Change detection outputs:
• • • • •

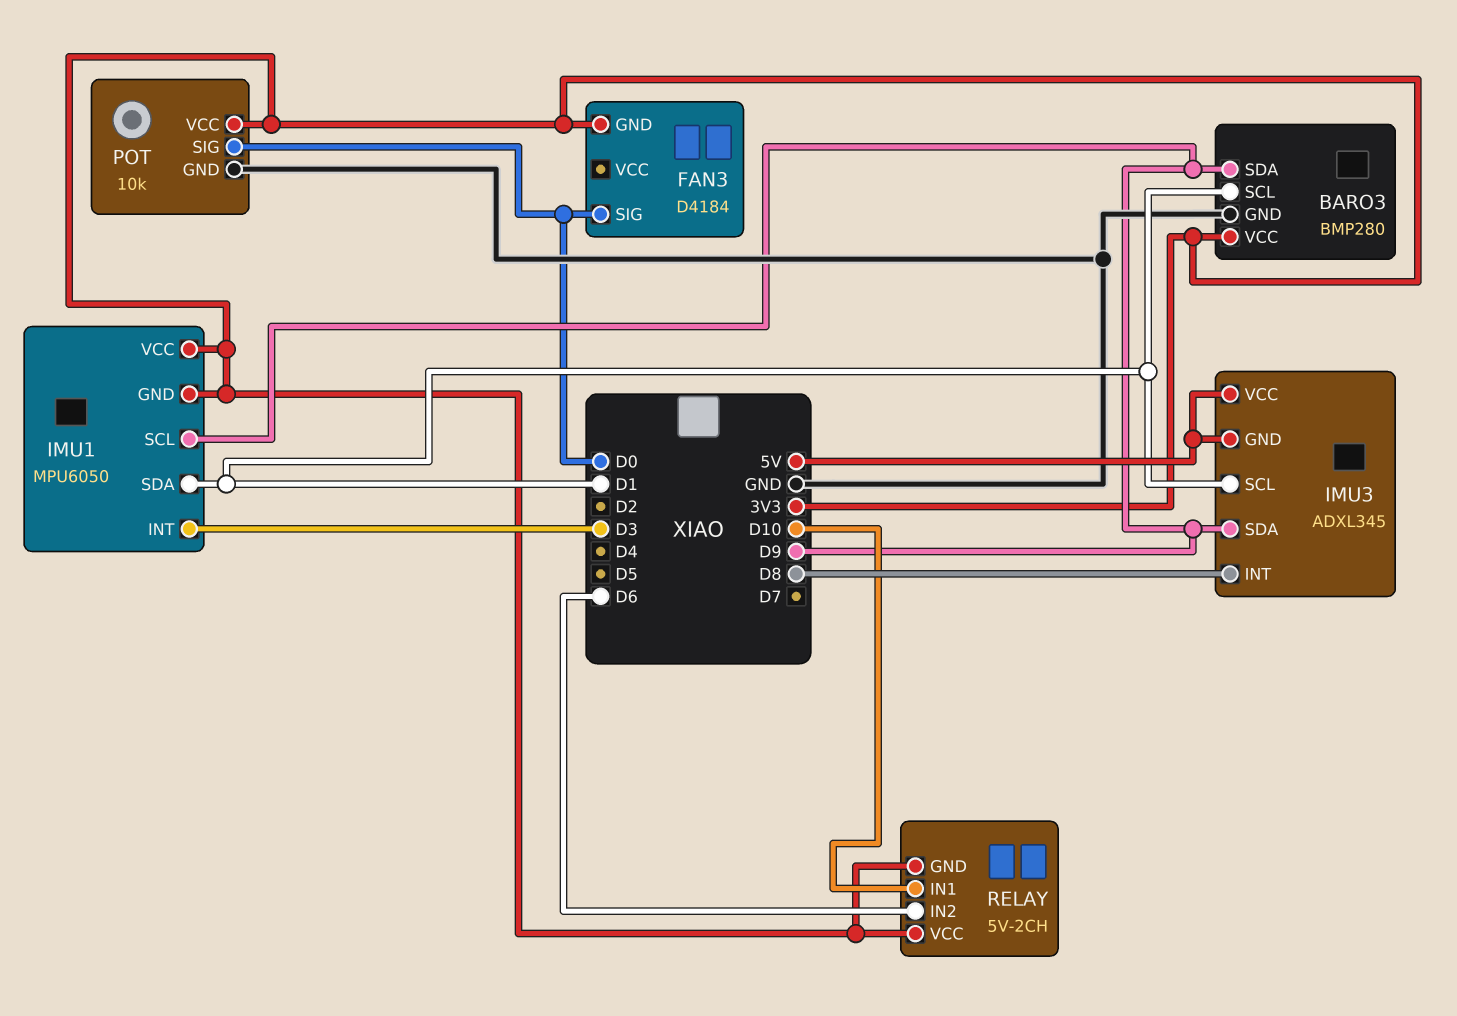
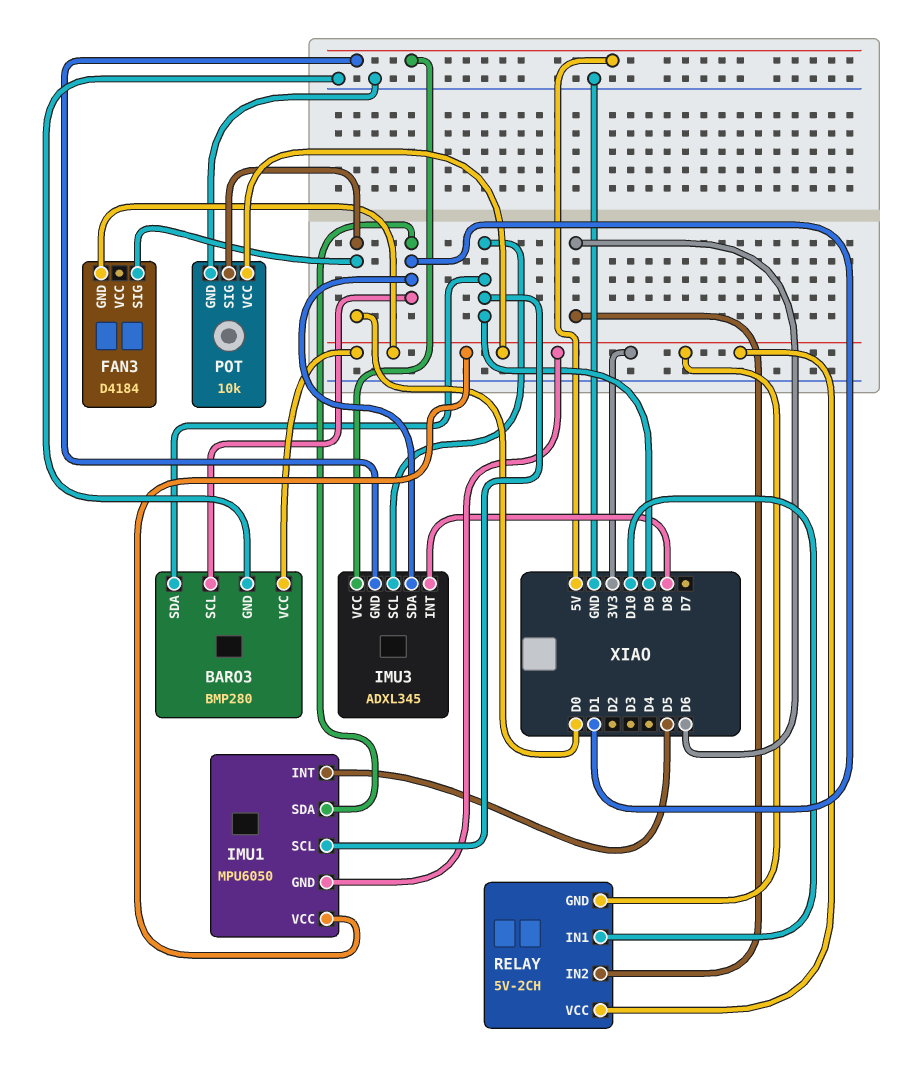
IMU1 pin INT: D3 -> D5
IMU3 pin SCL: D1 -> D9
IMU3 pin SDA: D9 -> D1

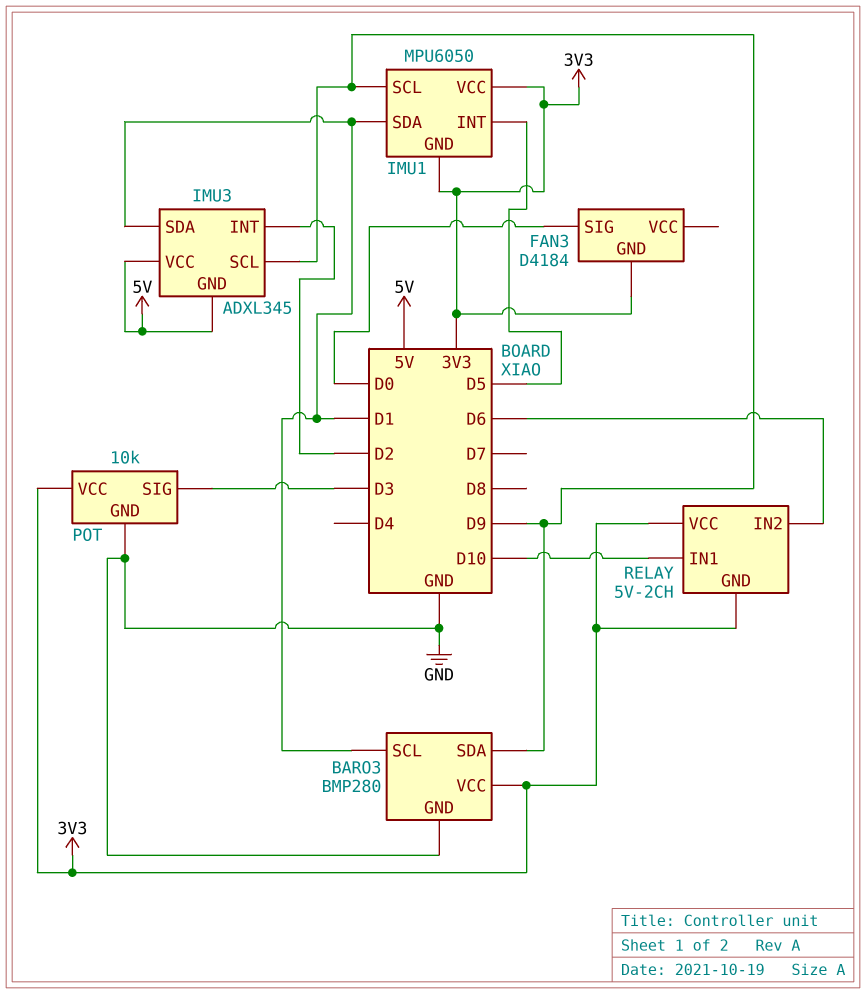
IMU3 pin INT: D8 -> D2
POT pin SIG: D0 -> D3

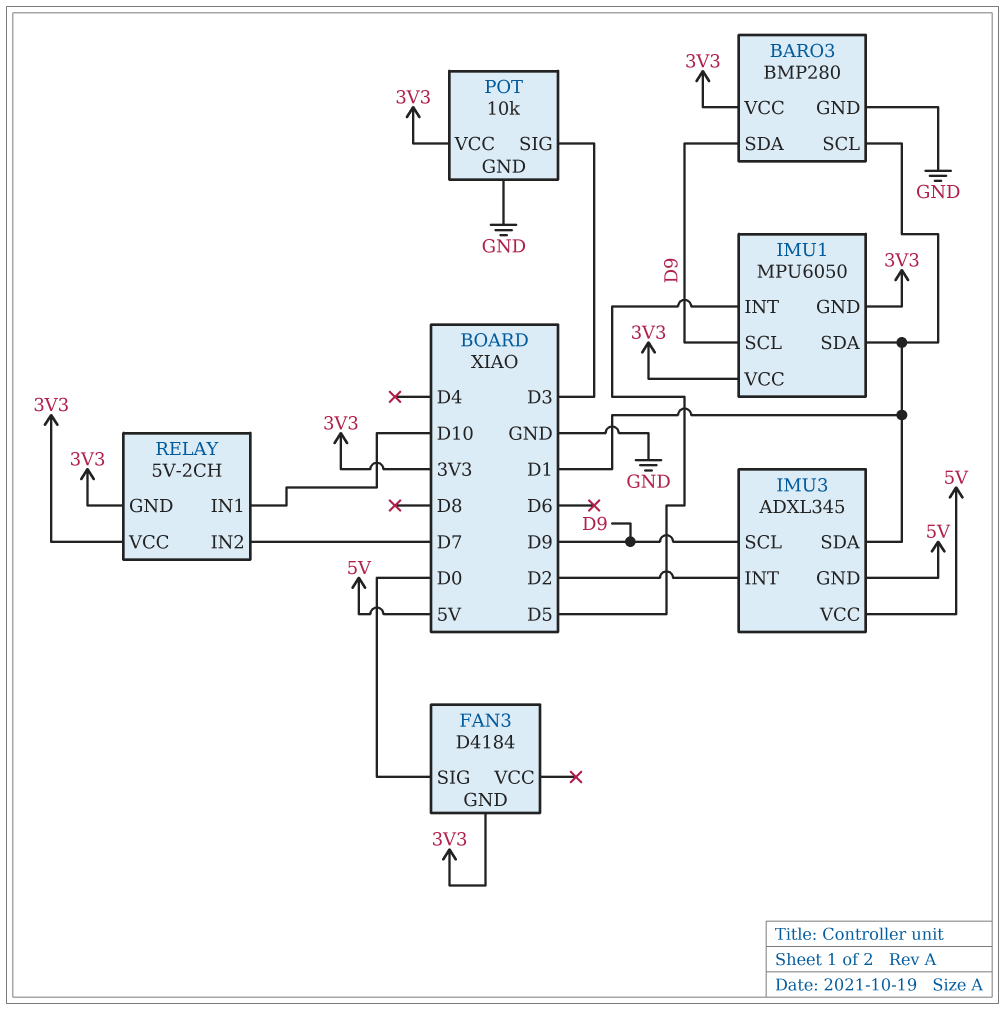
RELAY pin IN2: D6 -> D7

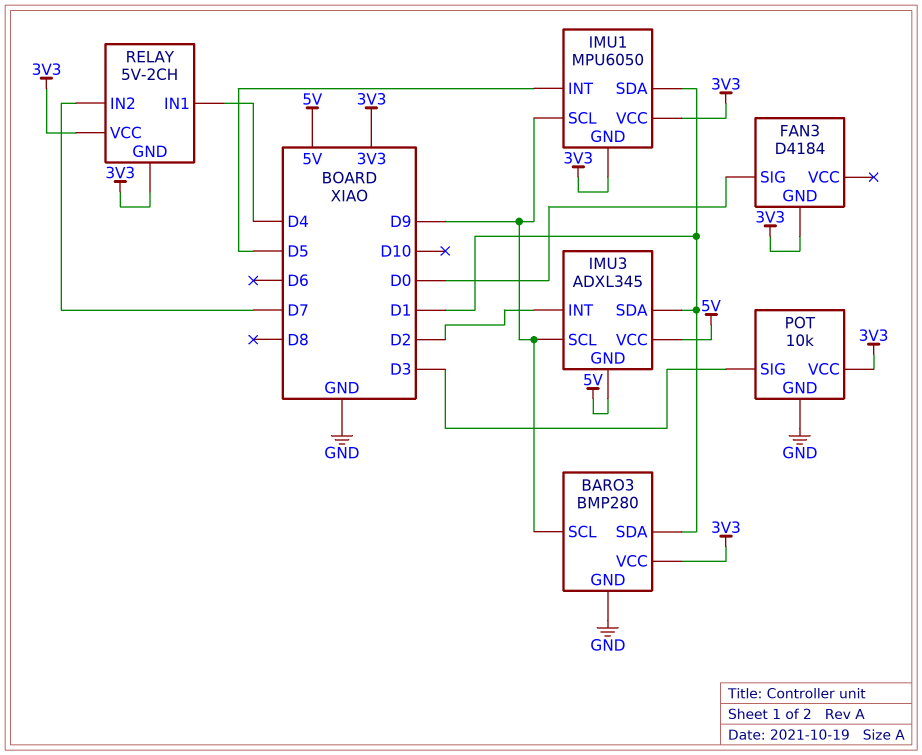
BARO3 pin SCL: D1 -> D9
BARO3 pin SDA: D9 -> D1
RELAY pin IN1: D10 -> D4

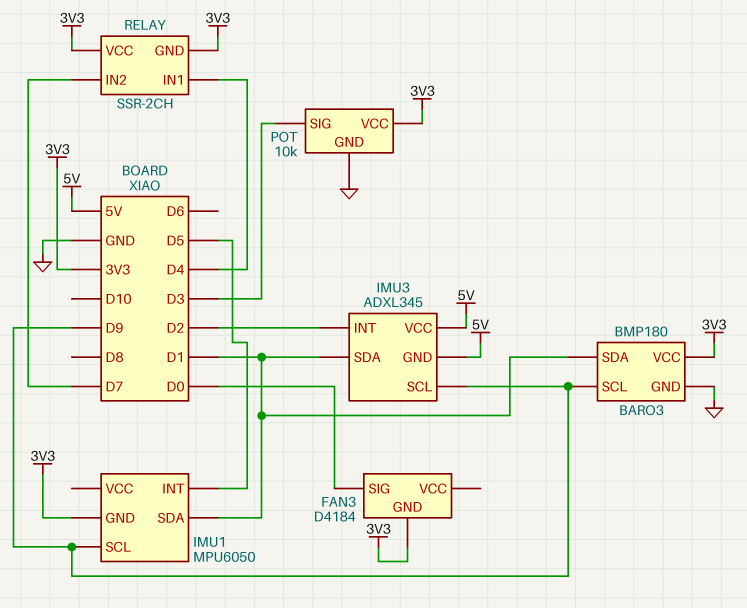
BARO3: BMP280 -> BMP180
IMU1 pin VCC: 3V3 -> none
RELAY: 5V-2CH -> SSR-2CH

• • • • •

Task statement: Write out again only the lines from the line that contains "IMU3 pin INT: D8 -> D2" through the last line of the records, both ends included, without any of the pictures.

Solution to this task:
IMU3 pin INT: D8 -> D2
POT pin SIG: D0 -> D3

RELAY pin IN2: D6 -> D7

BARO3 pin SCL: D1 -> D9
BARO3 pin SDA: D9 -> D1
RELAY pin IN1: D10 -> D4

BARO3: BMP280 -> BMP180
IMU1 pin VCC: 3V3 -> none
RELAY: 5V-2CH -> SSR-2CH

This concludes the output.